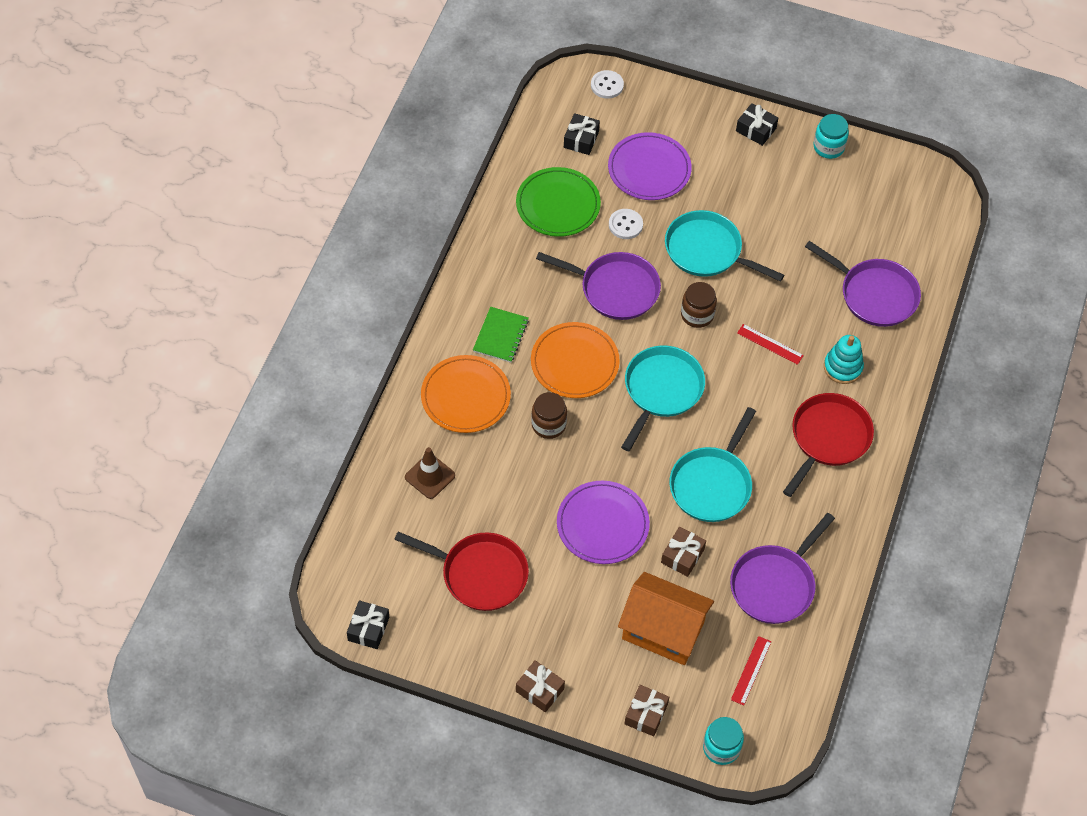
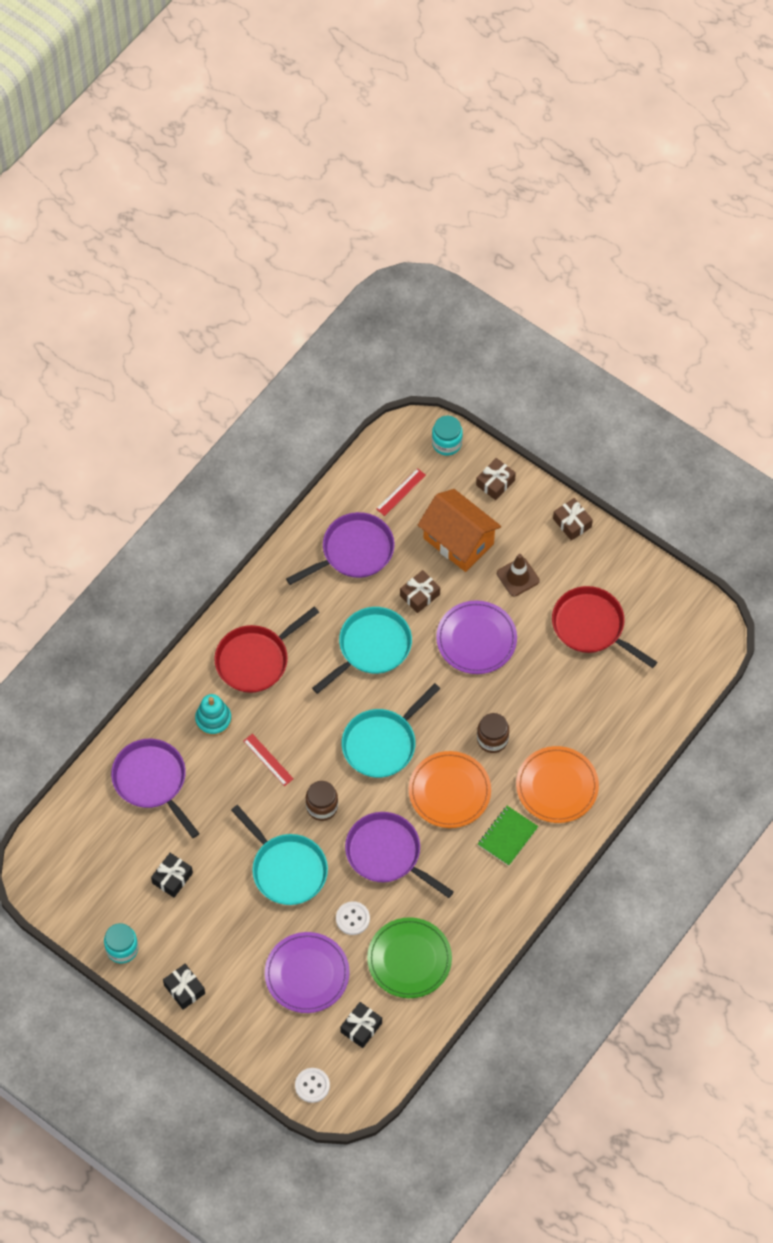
camera: 160 degrees left, 5 degrees up
black gift [347,600,389,649] -> black gift moved to [151,853,193,898]
brown traffic cone [405,447,455,499] -> brown traffic cone moved to [497,554,540,597]

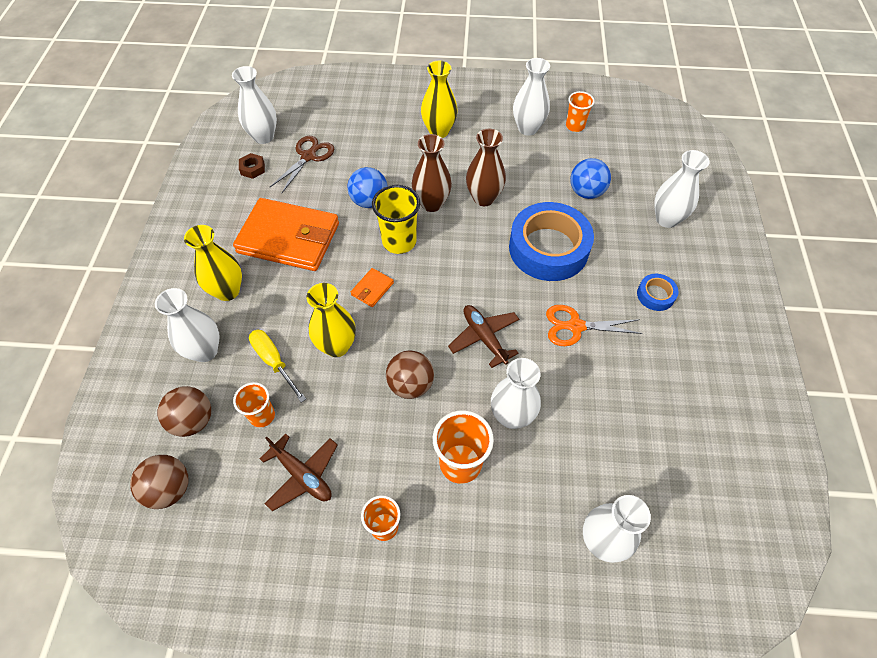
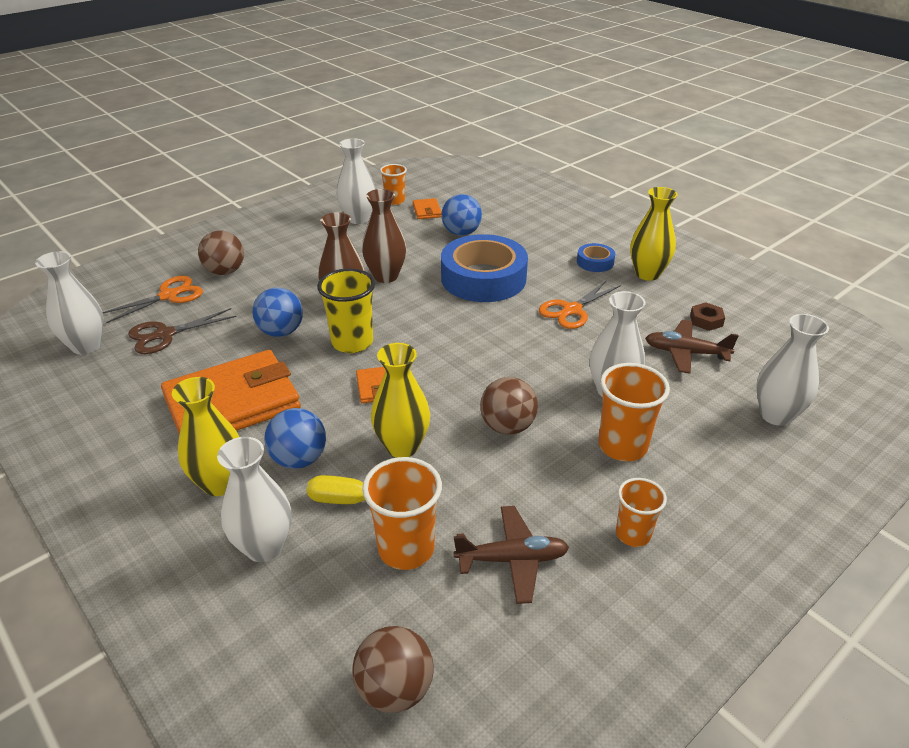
camera: 45 degrees left, 20 degrees down
brown ball [157,386,211,437] -> brown ball moved to [198,231,244,275]
orange cup [233,382,275,428] -> orange cup [362,457,442,570], size x1.58
brown nut [239,153,265,179] -> brown nut moved to [690,302,725,331]
brown scissors [270,136,334,193] -> brown scissors turned 105 degrees counterclockwise [128,308,237,354]
yellow vase [421,61,458,138] -> yellow vase moved to [630,187,678,281]
brown plane [448,305,519,368] -> brown plane moved to [645,320,739,373]
white vase [654,150,710,228] -> none
none -> orange scissors [102,276,203,323]
none -> blue ball [264,408,326,469]
none -> orange wallet [413,198,441,219]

> **WHAT IS NEEDED**:
Among the records above, a stretch begins at the line containing "camera: 45 degrees left, 20 degrees down" and ends at the line containing "brown nut [239,153,265,179]". Restate that stretch word for word, and nothing else.

> **RESPONSE**:
camera: 45 degrees left, 20 degrees down
brown ball [157,386,211,437] -> brown ball moved to [198,231,244,275]
orange cup [233,382,275,428] -> orange cup [362,457,442,570], size x1.58
brown nut [239,153,265,179] -> brown nut moved to [690,302,725,331]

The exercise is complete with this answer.